• Exercise: What is needed here is each entry reproduced exactly, without its pictures.

Building changes across images:
--*--

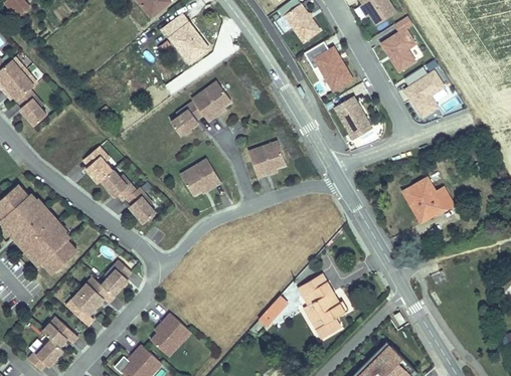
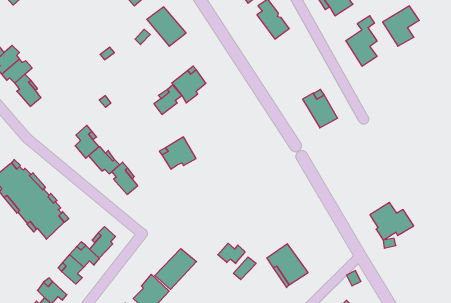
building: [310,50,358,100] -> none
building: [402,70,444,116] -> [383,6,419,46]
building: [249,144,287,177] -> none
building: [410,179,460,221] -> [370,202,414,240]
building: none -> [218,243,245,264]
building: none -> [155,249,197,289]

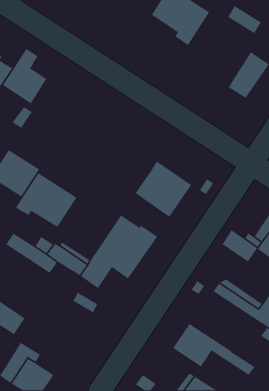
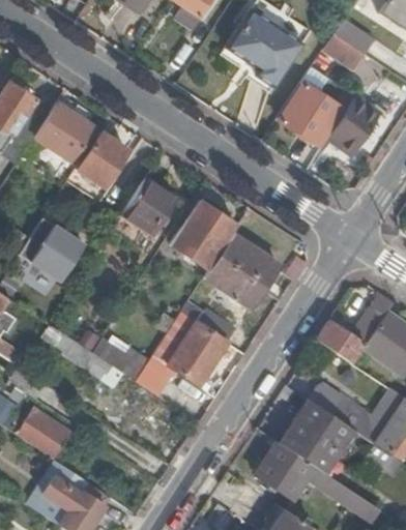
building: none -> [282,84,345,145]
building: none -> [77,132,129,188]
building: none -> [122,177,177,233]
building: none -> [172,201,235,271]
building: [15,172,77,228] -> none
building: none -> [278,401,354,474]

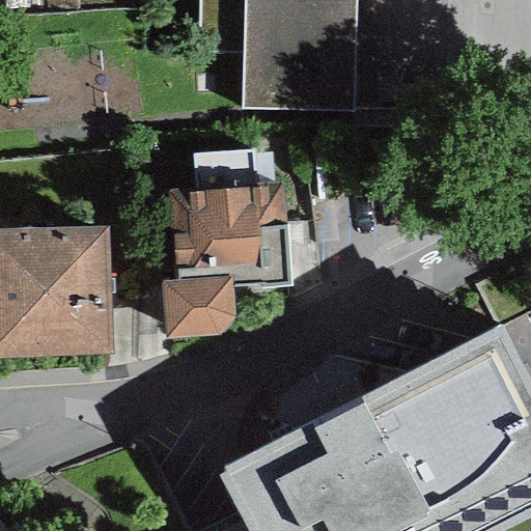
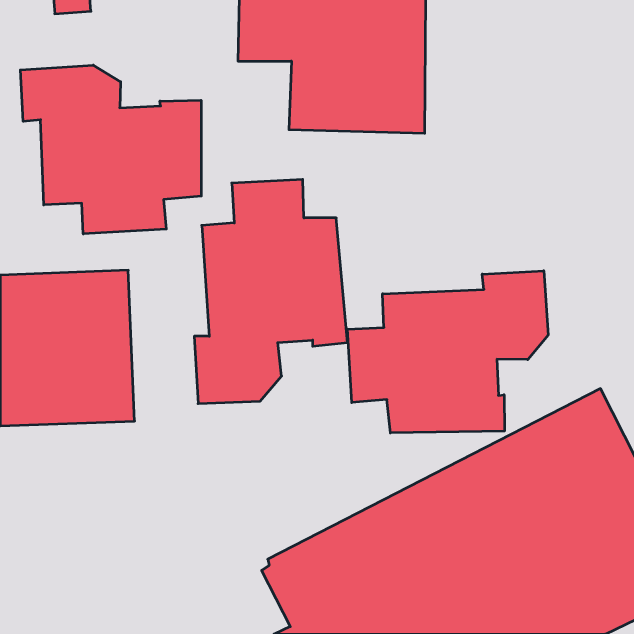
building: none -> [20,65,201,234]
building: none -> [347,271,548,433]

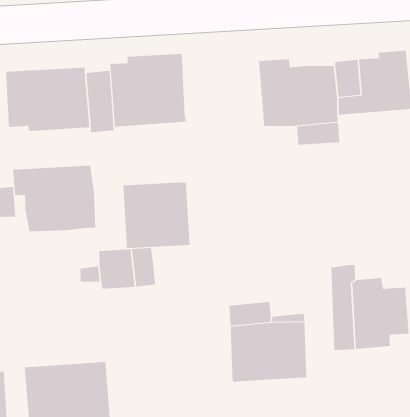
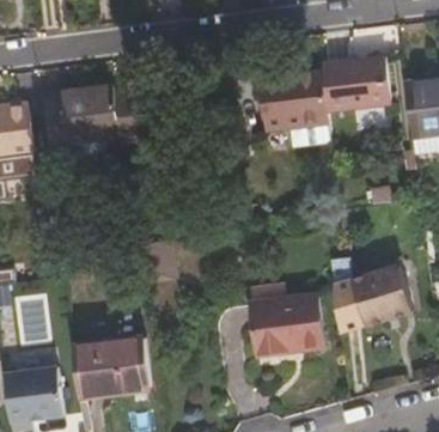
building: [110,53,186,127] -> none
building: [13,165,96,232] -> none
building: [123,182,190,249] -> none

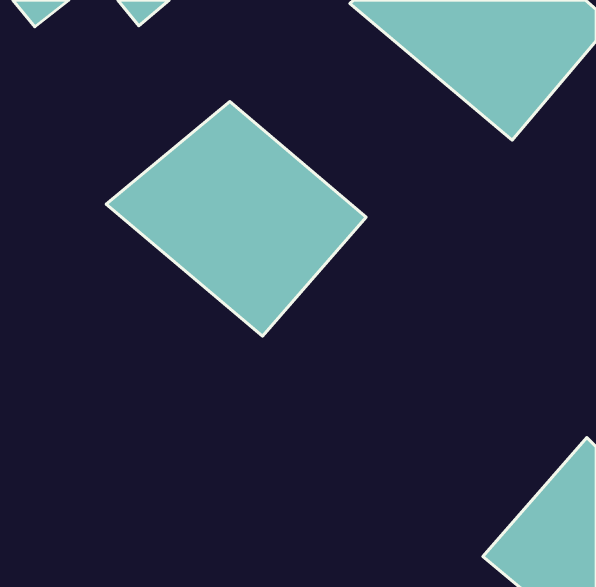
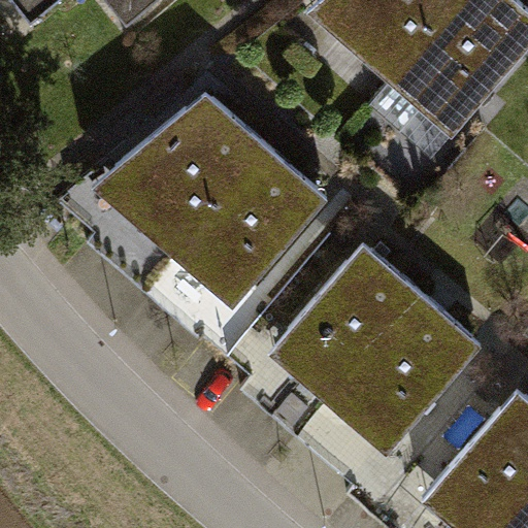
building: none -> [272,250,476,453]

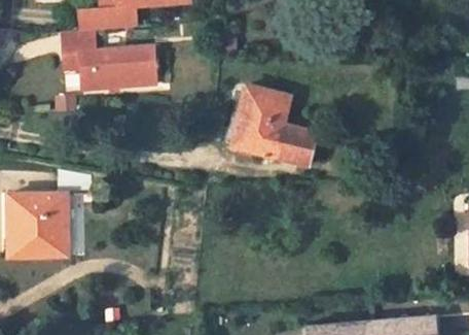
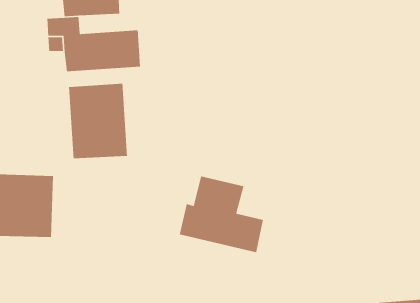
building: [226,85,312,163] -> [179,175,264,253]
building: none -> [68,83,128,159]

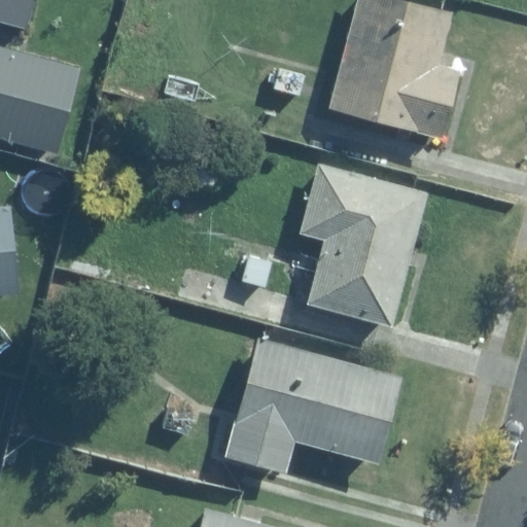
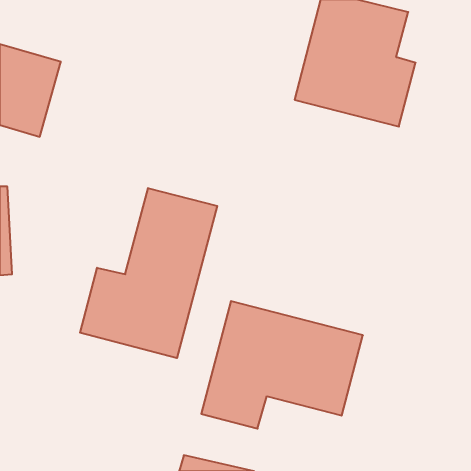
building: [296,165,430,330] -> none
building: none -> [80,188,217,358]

--*--

• Exercise response:
building: [310,50,358,100] -> none
building: [402,70,444,116] -> [383,6,419,46]
building: [249,144,287,177] -> none
building: [410,179,460,221] -> [370,202,414,240]
building: none -> [218,243,245,264]
building: none -> [155,249,197,289]

building: none -> [282,84,345,145]
building: none -> [77,132,129,188]
building: none -> [122,177,177,233]
building: none -> [172,201,235,271]
building: [15,172,77,228] -> none
building: none -> [278,401,354,474]

building: none -> [20,65,201,234]
building: none -> [347,271,548,433]

building: [110,53,186,127] -> none
building: [13,165,96,232] -> none
building: [123,182,190,249] -> none

building: none -> [272,250,476,453]

building: [226,85,312,163] -> [179,175,264,253]
building: none -> [68,83,128,159]

building: [296,165,430,330] -> none
building: none -> [80,188,217,358]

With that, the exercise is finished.